# What you need to do:
Take from the records below each line that holds "button".

# Provided entries:
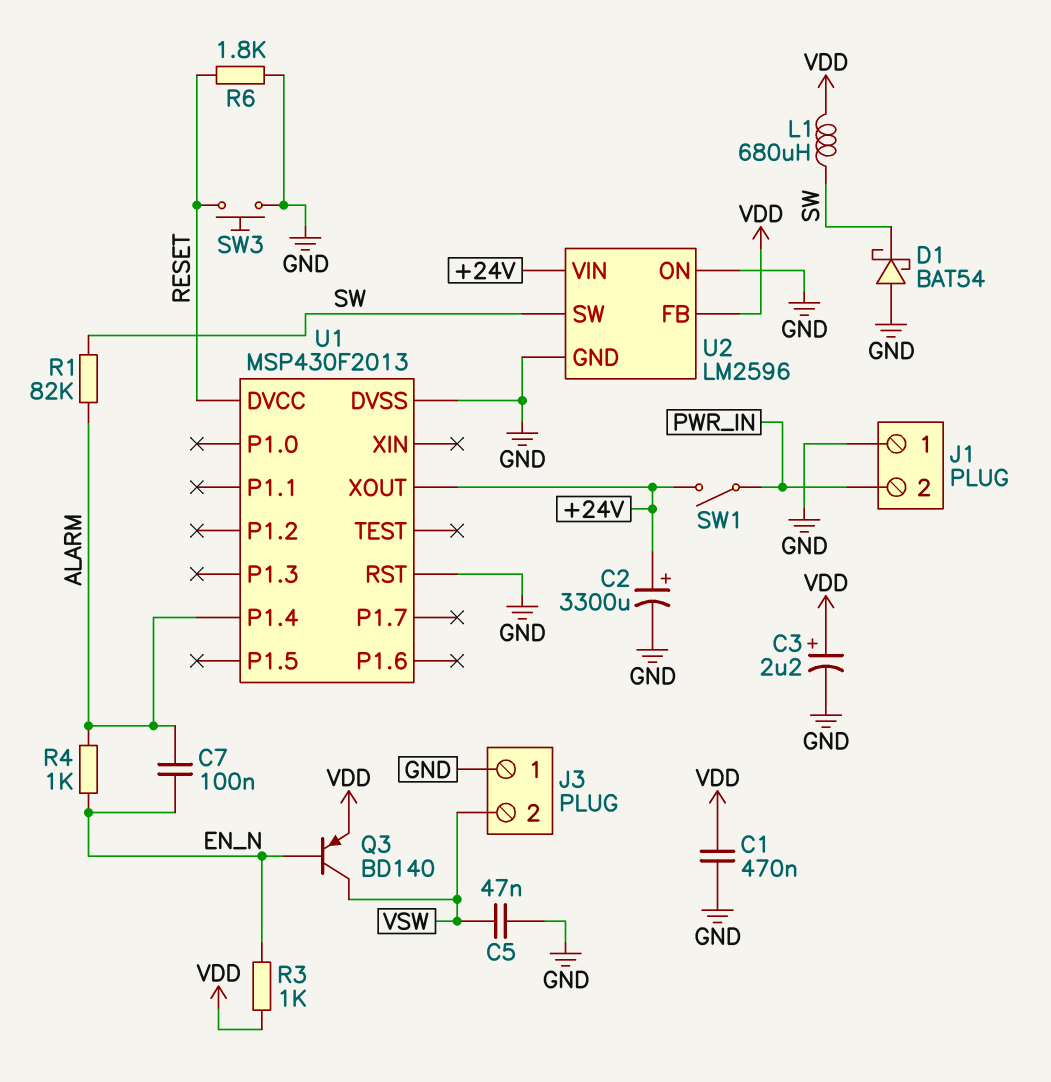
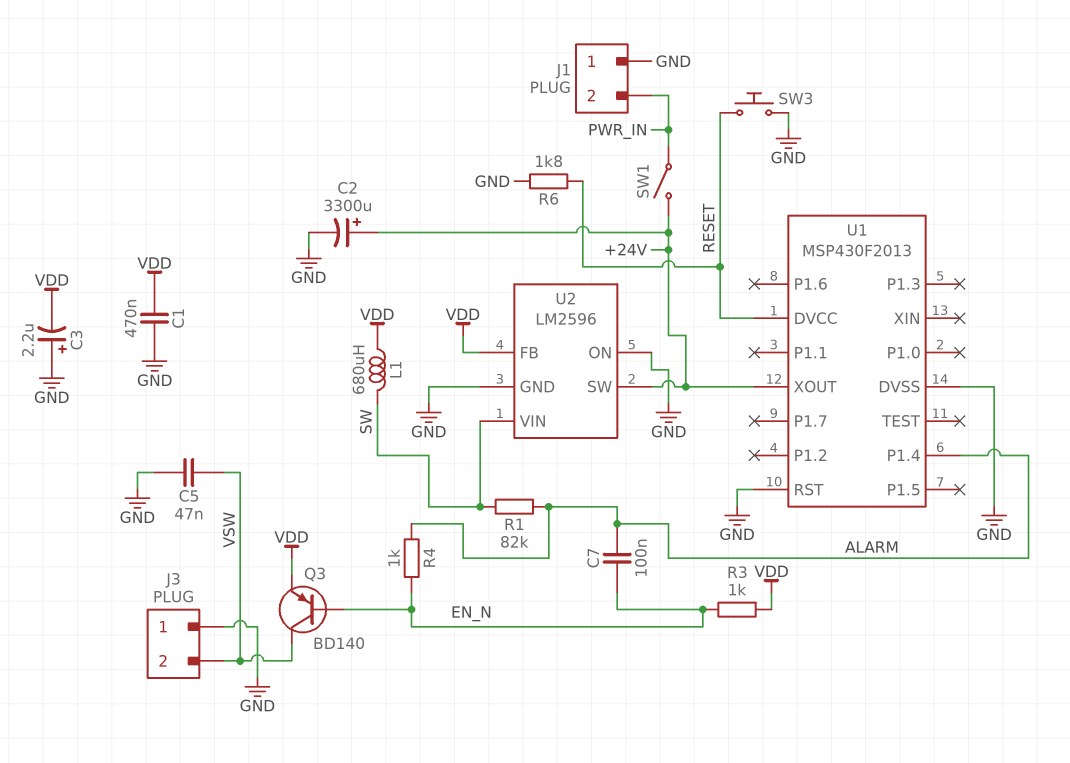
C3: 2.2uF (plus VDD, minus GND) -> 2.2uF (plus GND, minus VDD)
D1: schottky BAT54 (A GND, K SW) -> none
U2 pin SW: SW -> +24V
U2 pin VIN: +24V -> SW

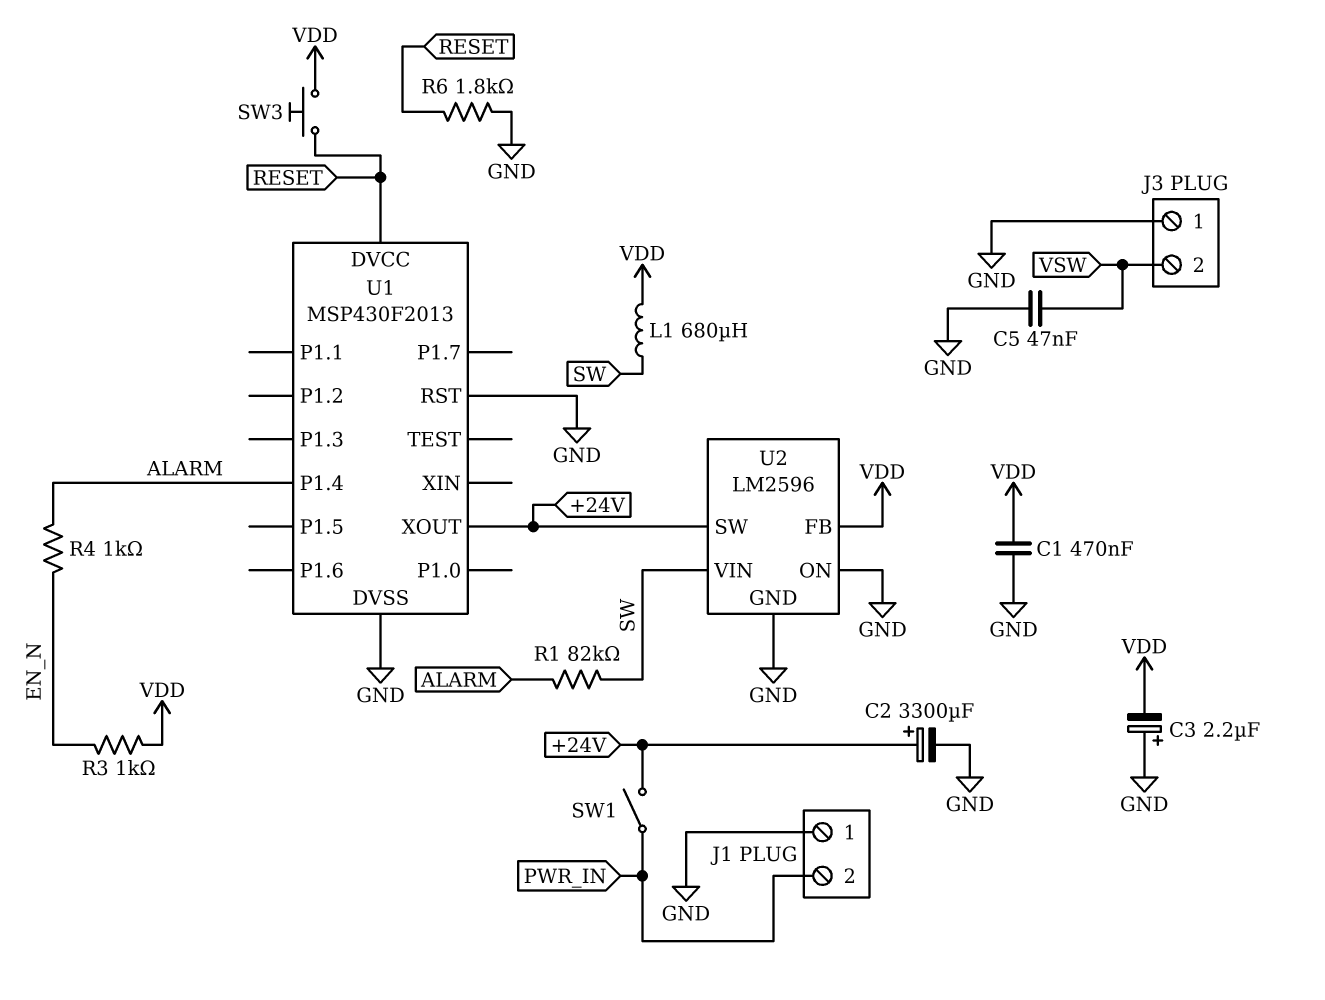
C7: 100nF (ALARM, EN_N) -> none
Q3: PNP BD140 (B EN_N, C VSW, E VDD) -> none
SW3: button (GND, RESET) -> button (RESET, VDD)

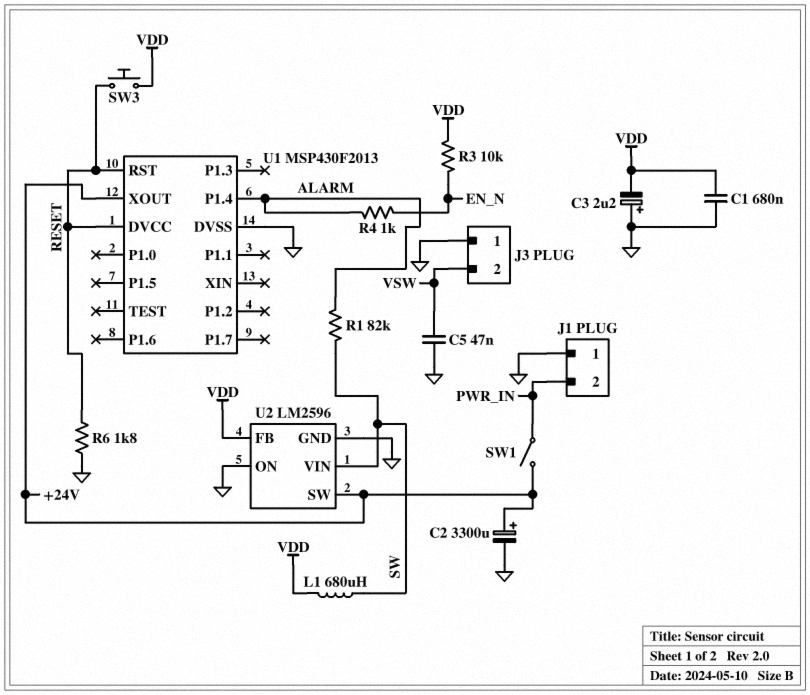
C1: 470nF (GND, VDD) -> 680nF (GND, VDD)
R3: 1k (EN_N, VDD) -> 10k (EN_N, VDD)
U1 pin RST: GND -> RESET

==

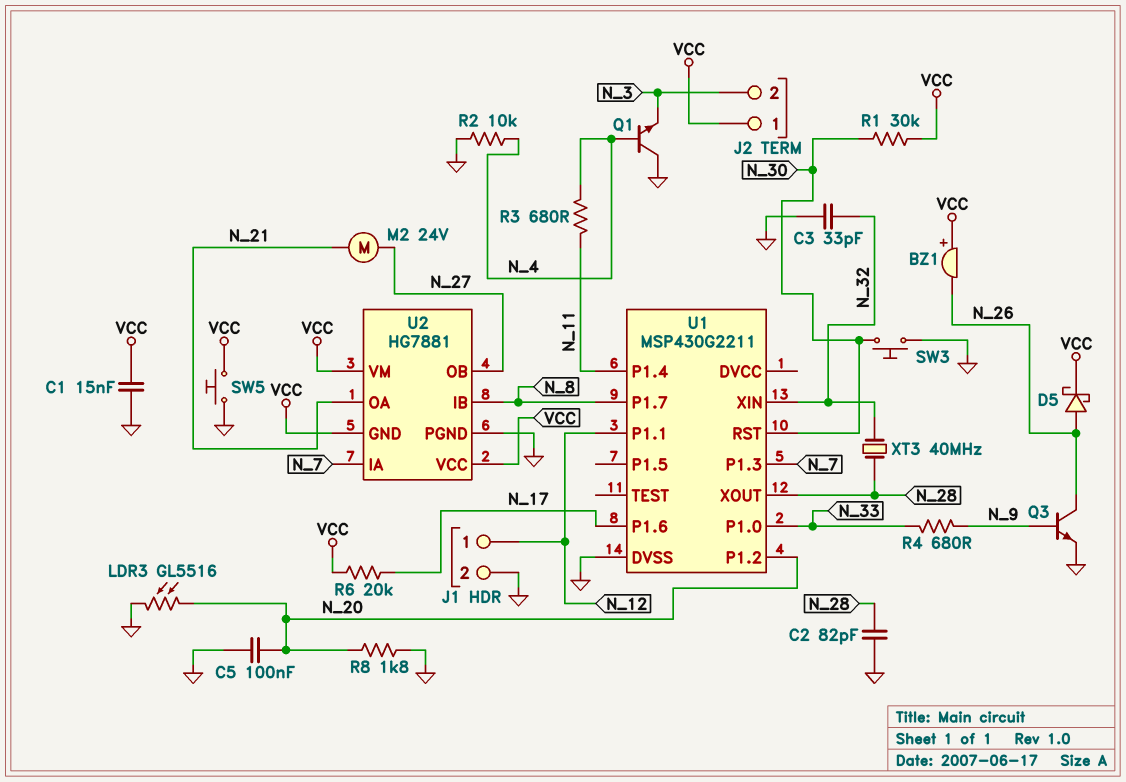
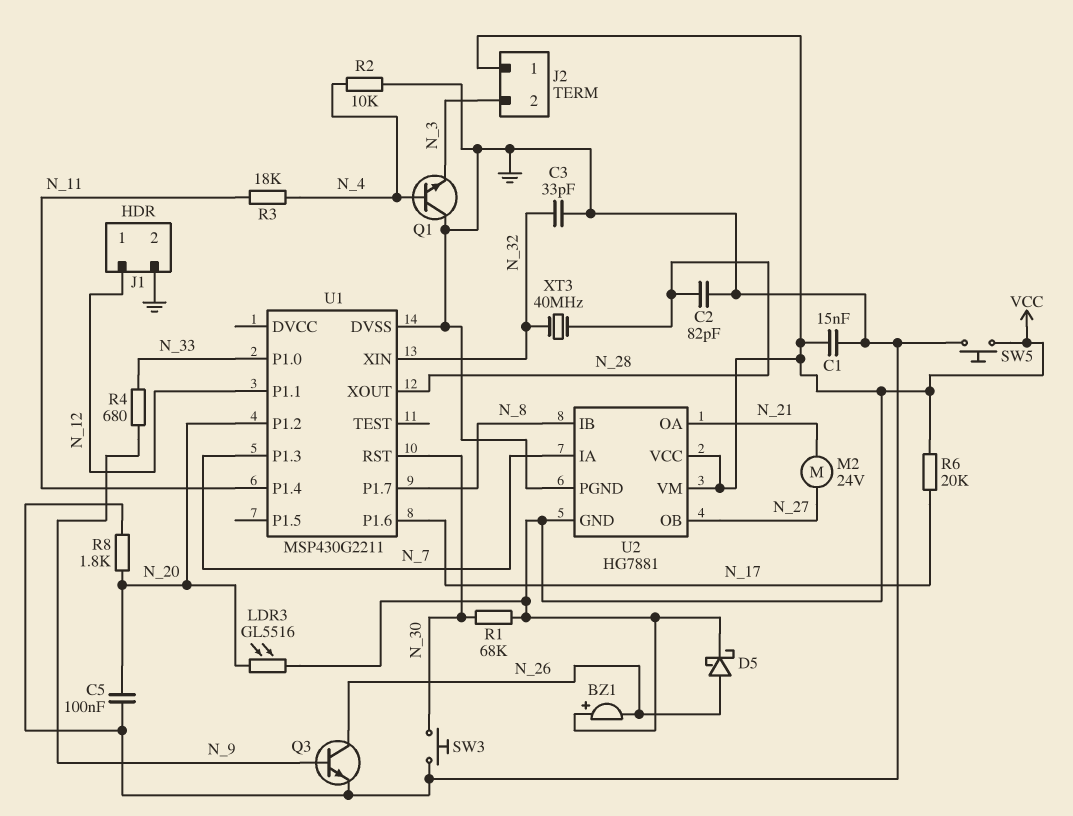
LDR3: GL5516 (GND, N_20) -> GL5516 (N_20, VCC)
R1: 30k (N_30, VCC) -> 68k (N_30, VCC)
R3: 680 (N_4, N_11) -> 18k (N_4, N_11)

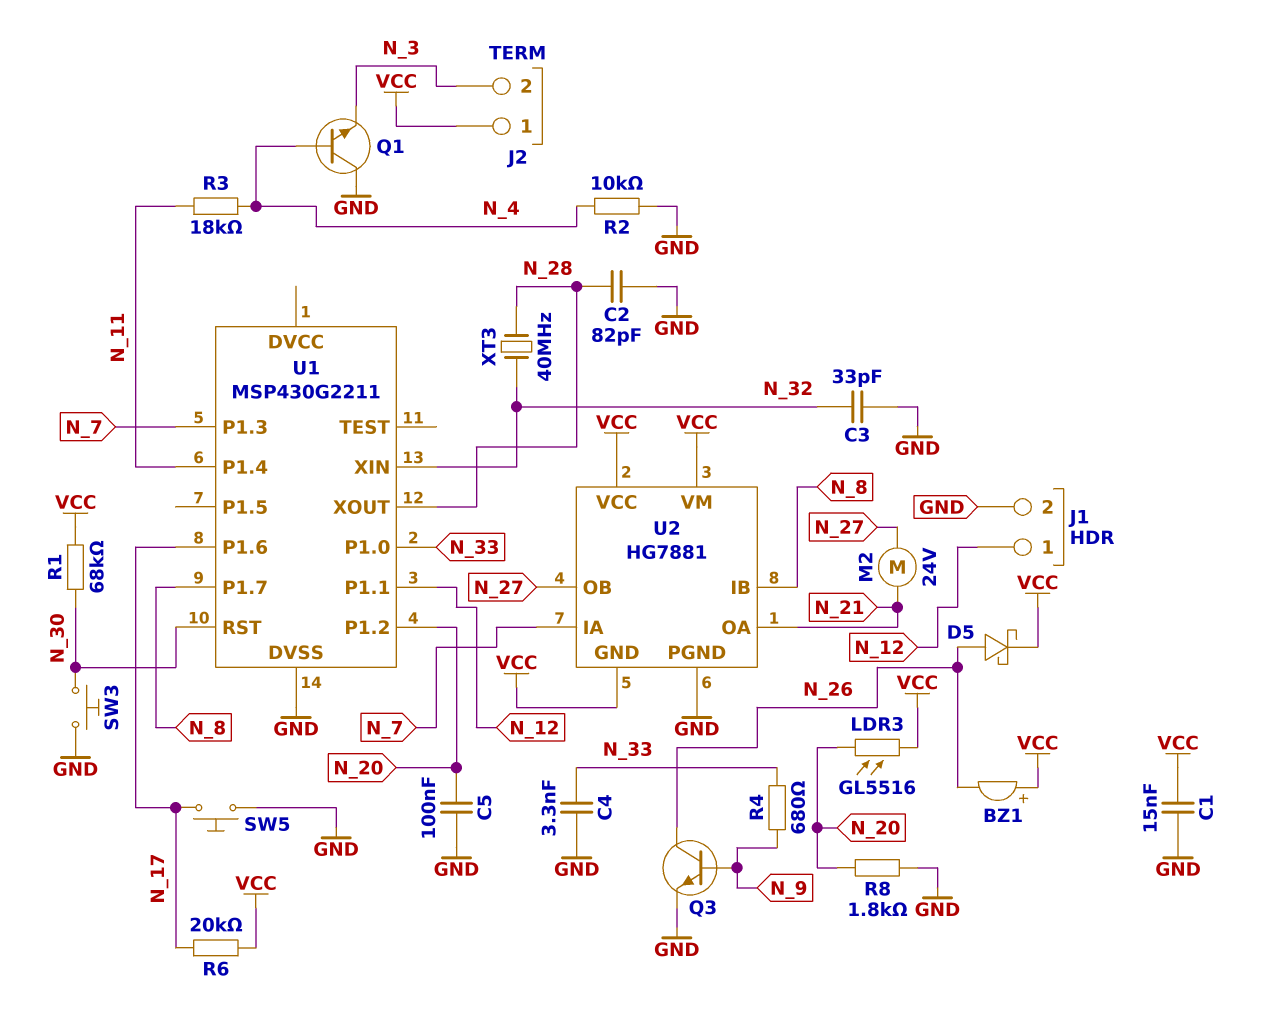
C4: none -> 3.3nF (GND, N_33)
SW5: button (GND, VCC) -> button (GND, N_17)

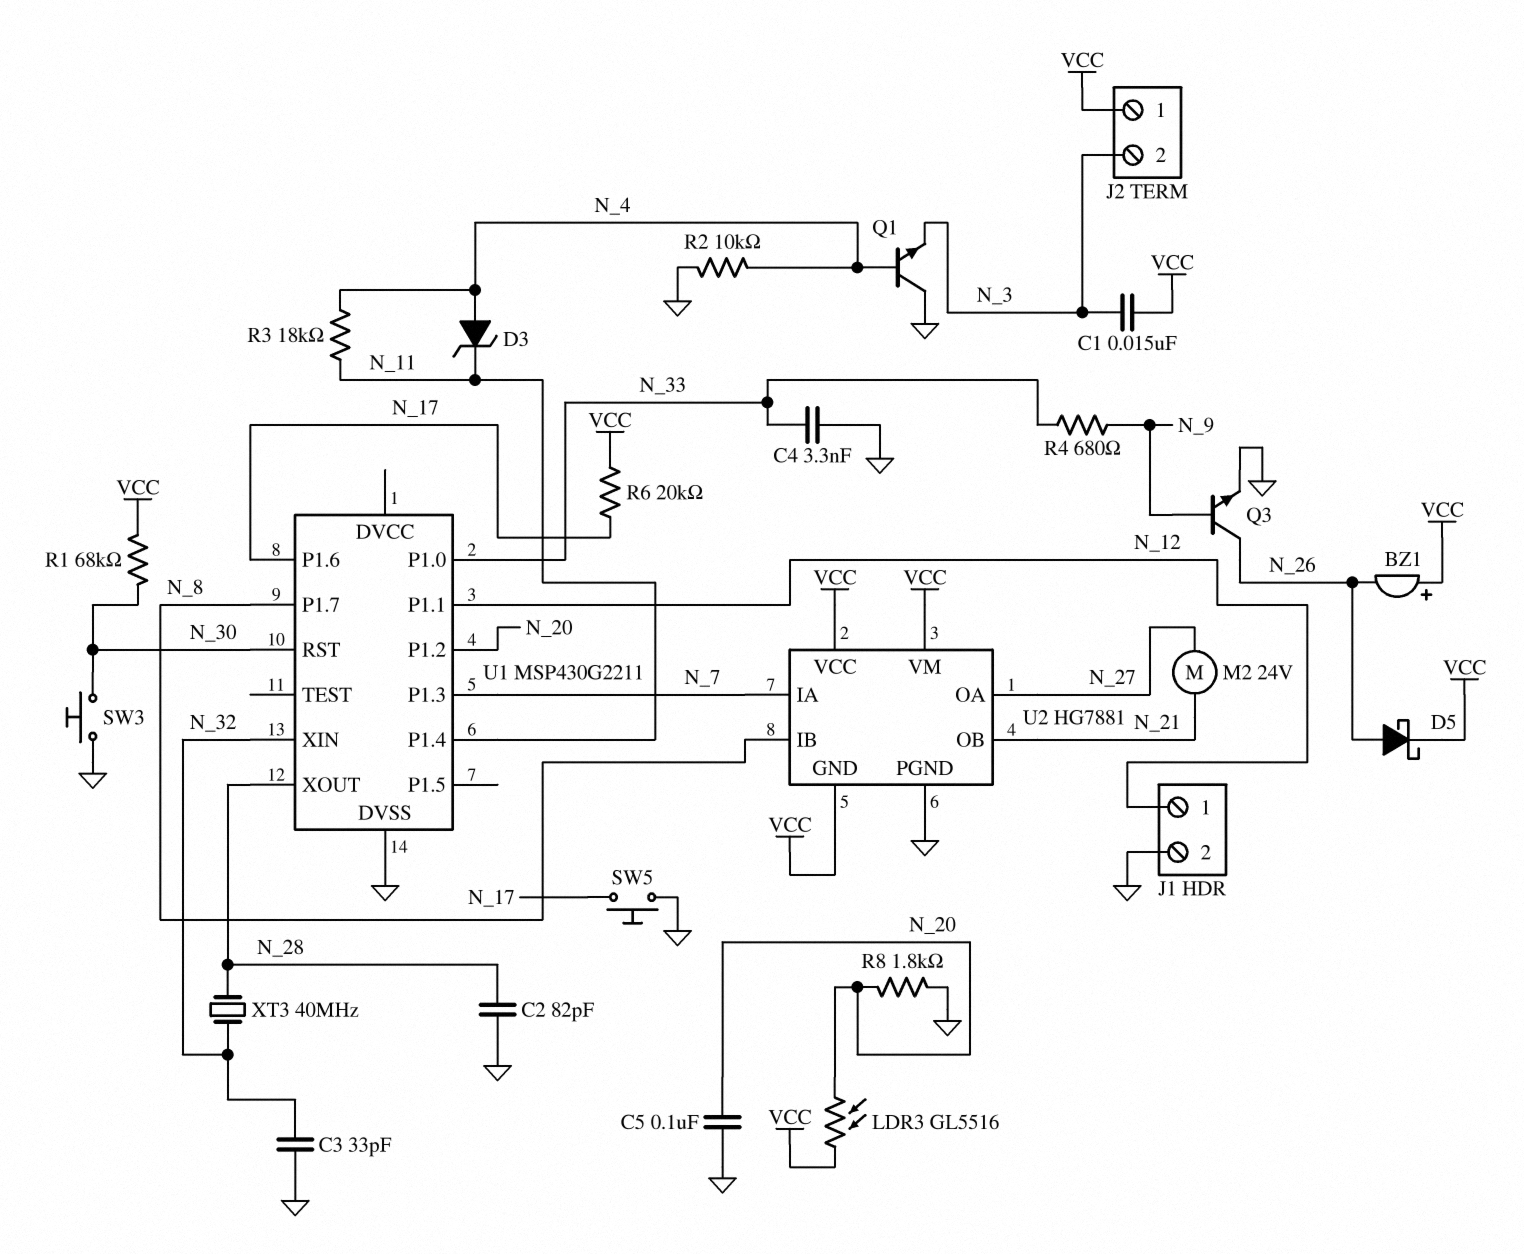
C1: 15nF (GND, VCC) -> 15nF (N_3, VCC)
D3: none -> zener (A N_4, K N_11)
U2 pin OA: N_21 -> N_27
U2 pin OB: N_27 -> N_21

# Reply to the exercise:
SW3: button (GND, RESET) -> button (RESET, VDD)
SW5: button (GND, VCC) -> button (GND, N_17)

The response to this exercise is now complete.